§ Exercise requirements: Retype the lines below exactly, but only those from the line that has "green bowl [166,511,213,549]" through the line that has "camera: 175 degrees left, 15 degrees down". Omit every picture.

+++ Data shown

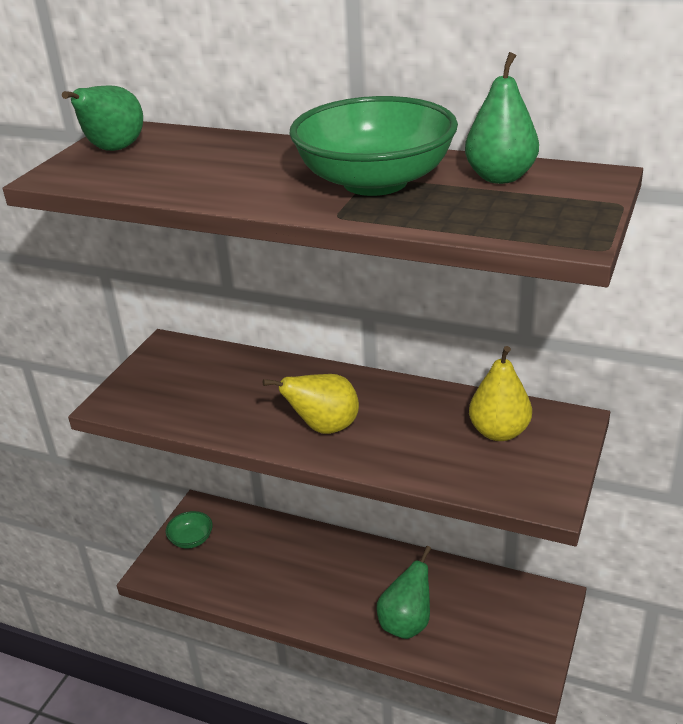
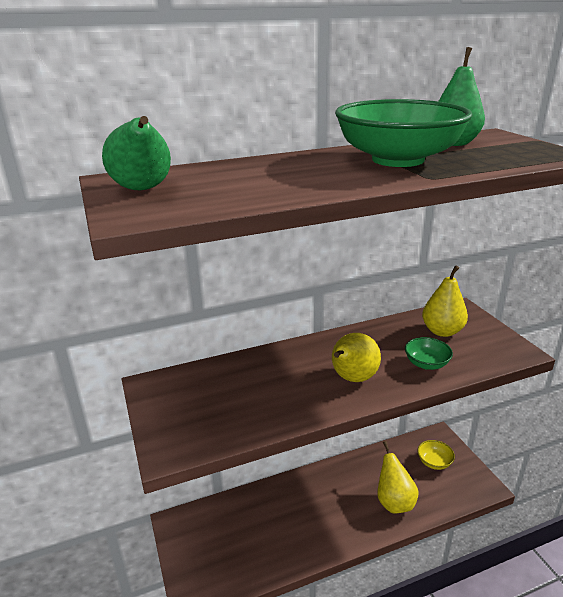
camera: 45 degrees left, 5 degrees down
green bowl [166,511,213,549] -> green bowl moved to [405,337,453,370]
green pear [376,546,431,639] -> yellow pear [377,441,419,514]
none -> yellow bowl [418,440,455,470]

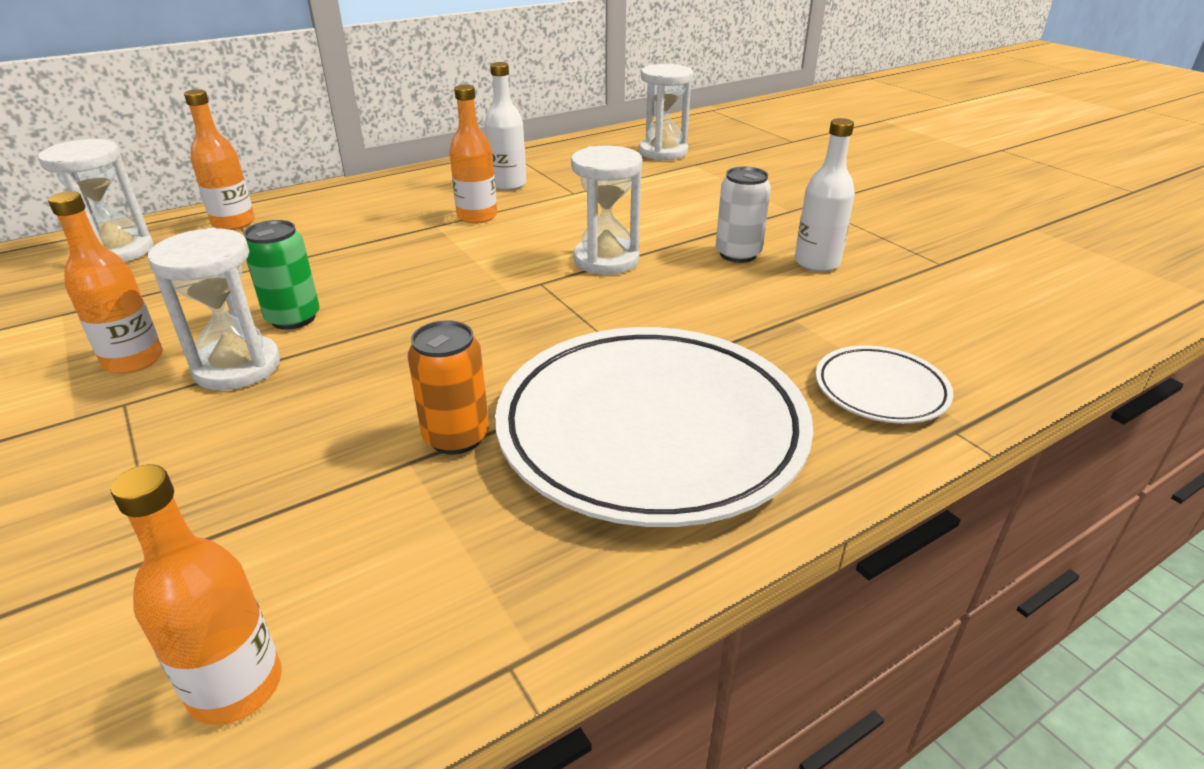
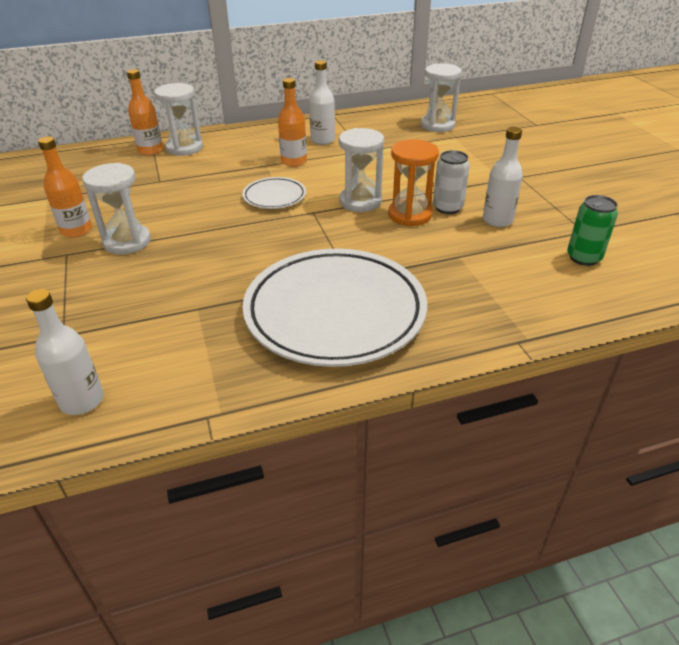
camera: 15 degrees right, 5 degrees up
white hourglass [38,139,153,262] -> white hourglass moved to [154,83,203,156]
orange bottle [111,465,282,725] -> white bottle [26,289,104,415]
green can [244,220,320,330] -> green can moved to [567,195,618,266]
orange can [408,320,489,455] -> none
white plate [816,345,953,424] -> white plate moved to [242,177,306,209]
none -> orange hourglass [388,139,439,226]

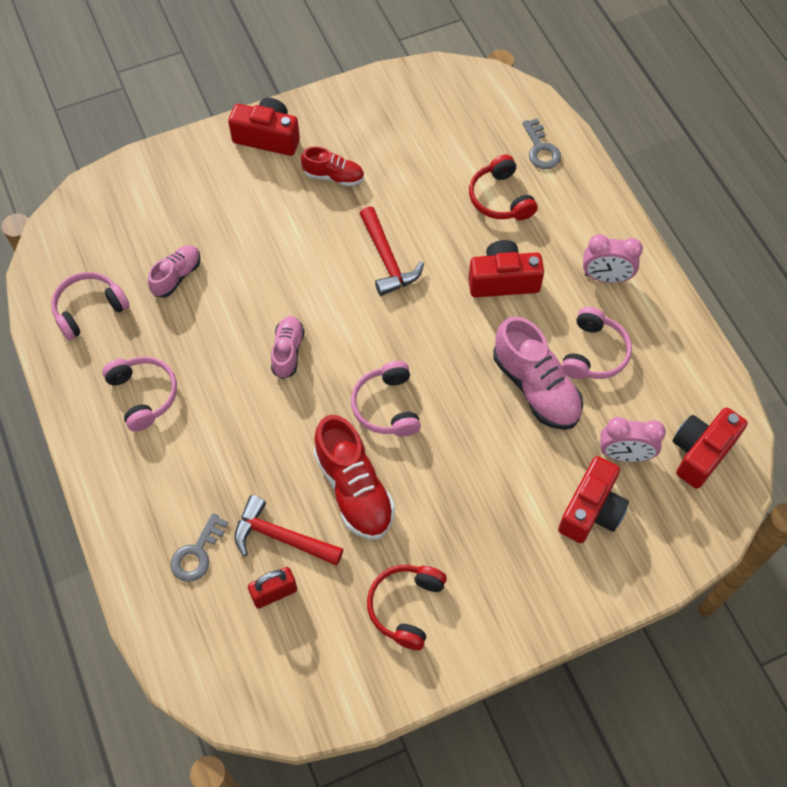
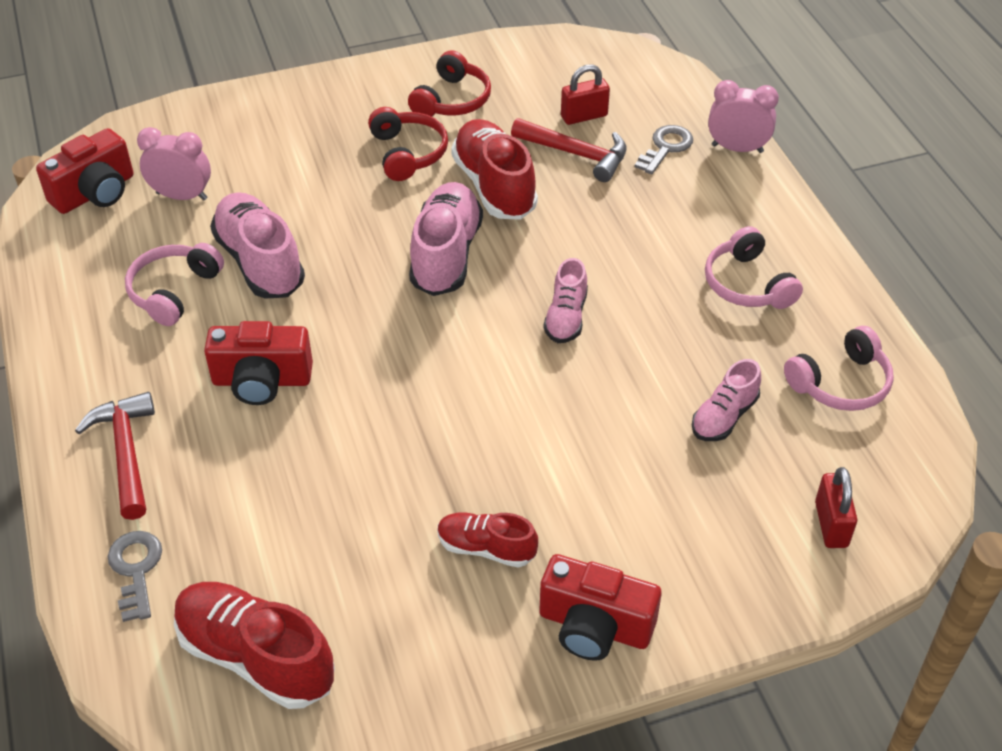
camera: 175 degrees left, 15 degrees down
pink headphones [351,361,421,436] -> pink shoe [409,182,483,296]
red hammer [360,206,424,296] -> red hammer moved to [75,392,155,520]
red headphones [469,154,538,220] -> red headphones moved to [368,107,448,181]
red camera [558,456,629,543] -> none
pink clock [583,234,643,283] -> pink clock moved to [708,80,779,153]
none -> red shoe [174,582,335,709]
none -> red padlock [815,467,857,548]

++++++

§ Exercise solution:
green bowl [166,511,213,549] -> green bowl moved to [405,337,453,370]
green pear [376,546,431,639] -> yellow pear [377,441,419,514]
none -> yellow bowl [418,440,455,470]

camera: 15 degrees right, 5 degrees up
white hourglass [38,139,153,262] -> white hourglass moved to [154,83,203,156]
orange bottle [111,465,282,725] -> white bottle [26,289,104,415]
green can [244,220,320,330] -> green can moved to [567,195,618,266]
orange can [408,320,489,455] -> none
white plate [816,345,953,424] -> white plate moved to [242,177,306,209]
none -> orange hourglass [388,139,439,226]

camera: 175 degrees left, 15 degrees down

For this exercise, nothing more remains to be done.